/---

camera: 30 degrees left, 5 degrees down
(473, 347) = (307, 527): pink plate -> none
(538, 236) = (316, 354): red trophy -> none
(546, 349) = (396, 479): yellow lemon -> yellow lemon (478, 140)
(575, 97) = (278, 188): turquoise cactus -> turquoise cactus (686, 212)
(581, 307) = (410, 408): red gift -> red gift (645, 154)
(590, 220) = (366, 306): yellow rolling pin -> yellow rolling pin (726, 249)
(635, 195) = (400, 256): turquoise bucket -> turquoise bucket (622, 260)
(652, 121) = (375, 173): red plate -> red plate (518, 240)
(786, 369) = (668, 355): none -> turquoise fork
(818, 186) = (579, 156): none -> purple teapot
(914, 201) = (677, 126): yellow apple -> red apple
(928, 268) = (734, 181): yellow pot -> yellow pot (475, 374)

\---
/---

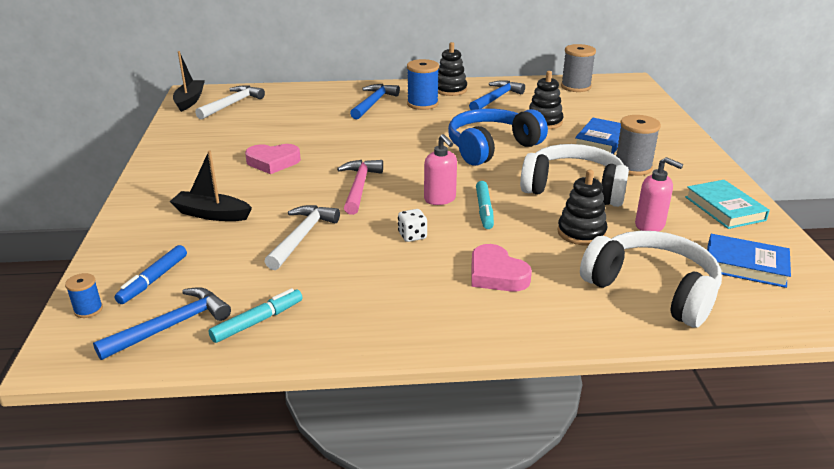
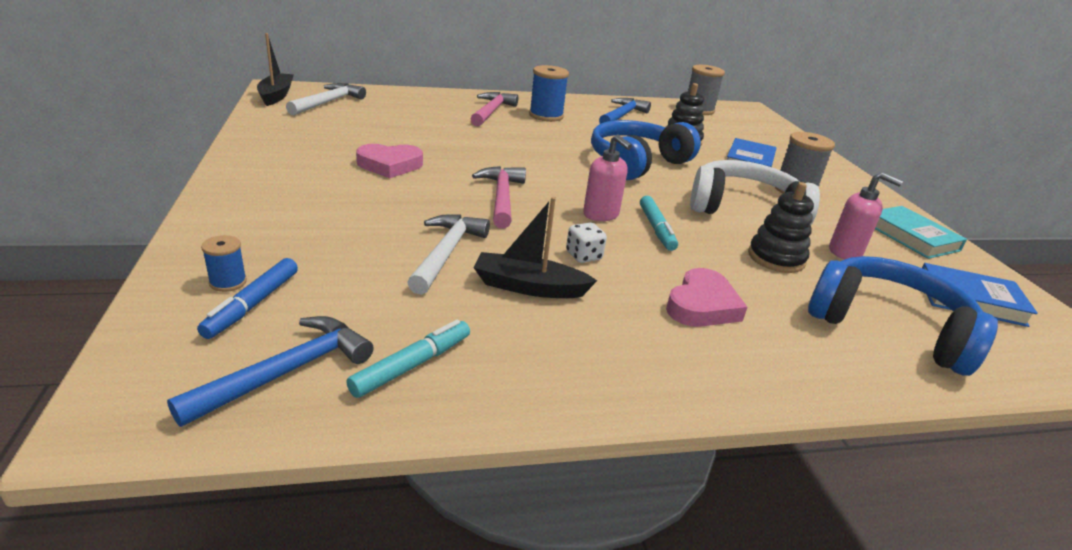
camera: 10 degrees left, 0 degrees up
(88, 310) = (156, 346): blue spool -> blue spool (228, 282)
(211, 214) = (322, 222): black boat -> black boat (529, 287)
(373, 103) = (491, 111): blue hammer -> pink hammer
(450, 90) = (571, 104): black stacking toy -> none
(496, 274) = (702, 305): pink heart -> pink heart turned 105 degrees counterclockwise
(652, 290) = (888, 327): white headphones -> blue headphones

\---

» Brief
Check each line of the entries, and copy the ones that contain "left".

» Result of the task
camera: 30 degrees left, 5 degrees down
camera: 10 degrees left, 0 degrees up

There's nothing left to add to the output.